### About this task:
Below are records to transcribe exactly, without their pictures.

━━━━━━

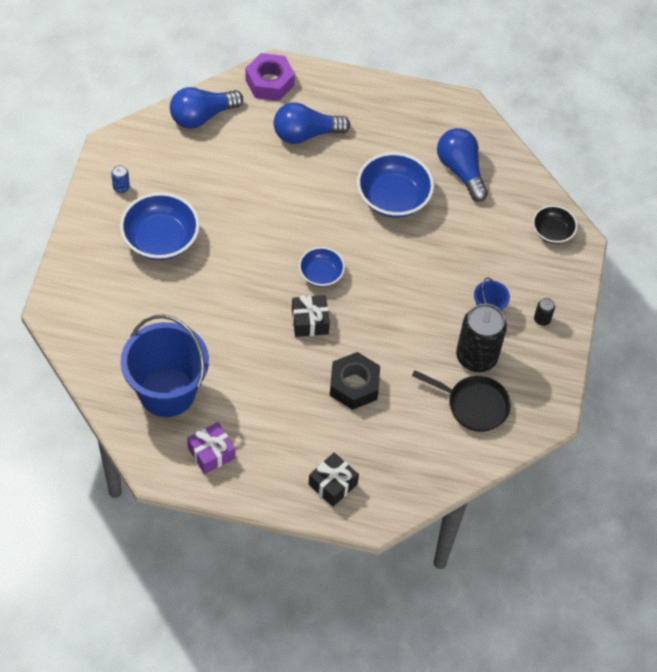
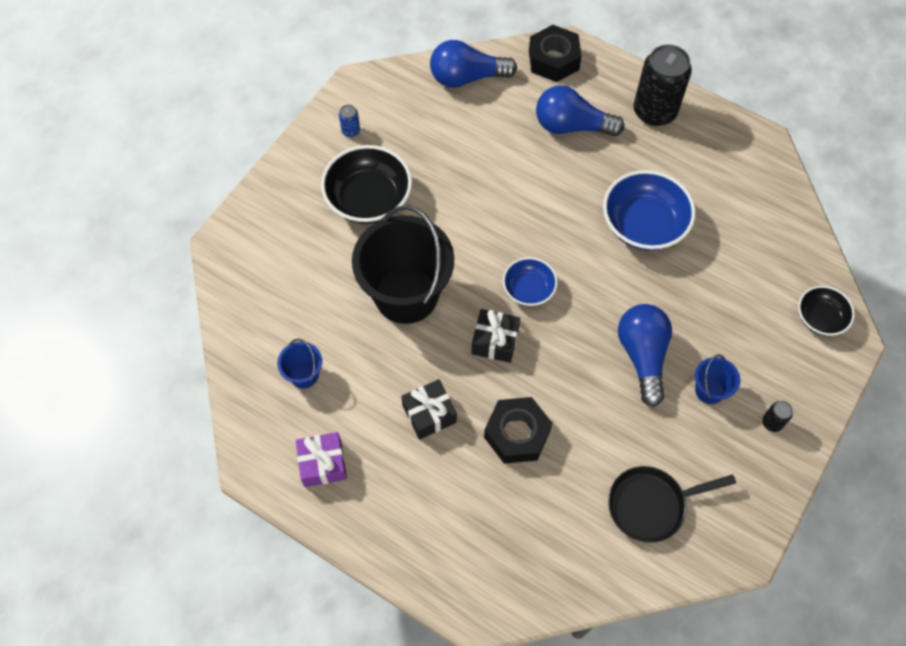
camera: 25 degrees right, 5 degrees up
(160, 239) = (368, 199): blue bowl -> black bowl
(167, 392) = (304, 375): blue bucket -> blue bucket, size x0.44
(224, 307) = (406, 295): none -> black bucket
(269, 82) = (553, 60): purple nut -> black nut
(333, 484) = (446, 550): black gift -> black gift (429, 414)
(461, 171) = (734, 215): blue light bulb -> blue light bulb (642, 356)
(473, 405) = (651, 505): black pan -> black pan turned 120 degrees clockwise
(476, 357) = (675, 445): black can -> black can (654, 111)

━━━━━━

### Solution to this exercise:
camera: 25 degrees right, 5 degrees up
(160, 239) = (368, 199): blue bowl -> black bowl
(167, 392) = (304, 375): blue bucket -> blue bucket, size x0.44
(224, 307) = (406, 295): none -> black bucket
(269, 82) = (553, 60): purple nut -> black nut
(333, 484) = (446, 550): black gift -> black gift (429, 414)
(461, 171) = (734, 215): blue light bulb -> blue light bulb (642, 356)
(473, 405) = (651, 505): black pan -> black pan turned 120 degrees clockwise
(476, 357) = (675, 445): black can -> black can (654, 111)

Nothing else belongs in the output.